> [Description of the task]: Print the full set of records below, character for character and picture-free.

[Material for the task — start]

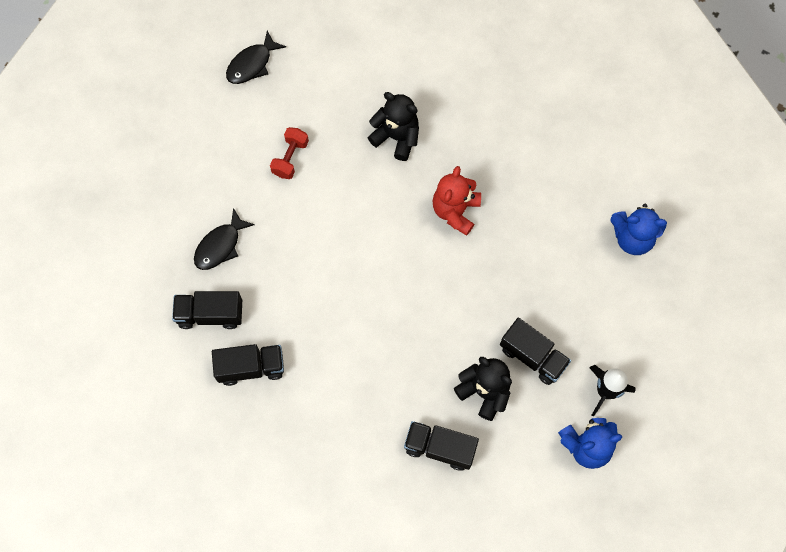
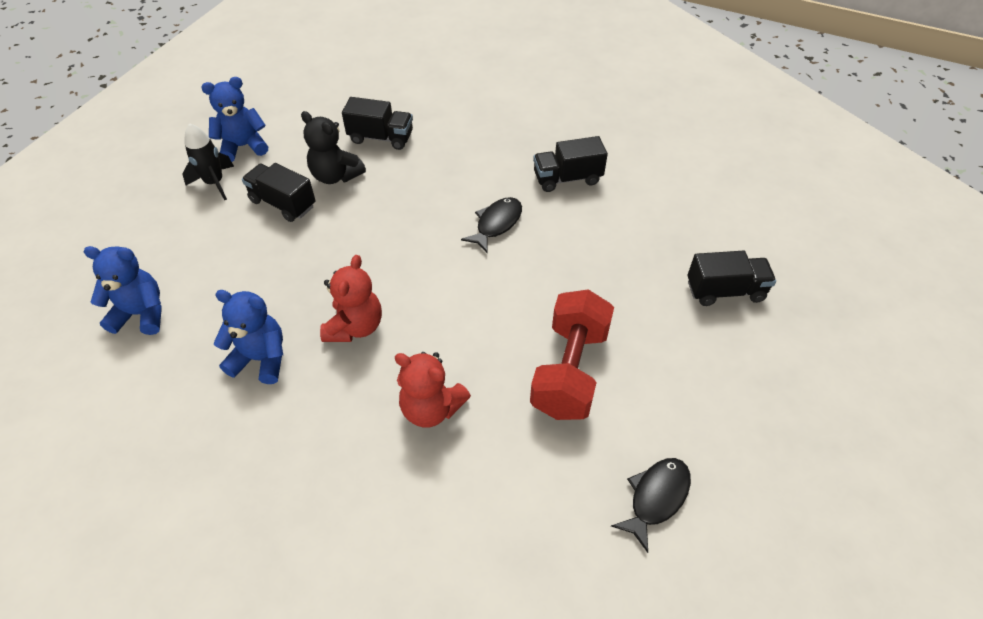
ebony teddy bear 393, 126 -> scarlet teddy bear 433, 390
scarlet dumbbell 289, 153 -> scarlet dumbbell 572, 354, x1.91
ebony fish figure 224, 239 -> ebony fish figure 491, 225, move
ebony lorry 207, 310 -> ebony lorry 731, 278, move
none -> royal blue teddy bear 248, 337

[Material for the task — finish]

> [Exercise result]:
ebony teddy bear 393, 126 -> scarlet teddy bear 433, 390
scarlet dumbbell 289, 153 -> scarlet dumbbell 572, 354, x1.91
ebony fish figure 224, 239 -> ebony fish figure 491, 225, move
ebony lorry 207, 310 -> ebony lorry 731, 278, move
none -> royal blue teddy bear 248, 337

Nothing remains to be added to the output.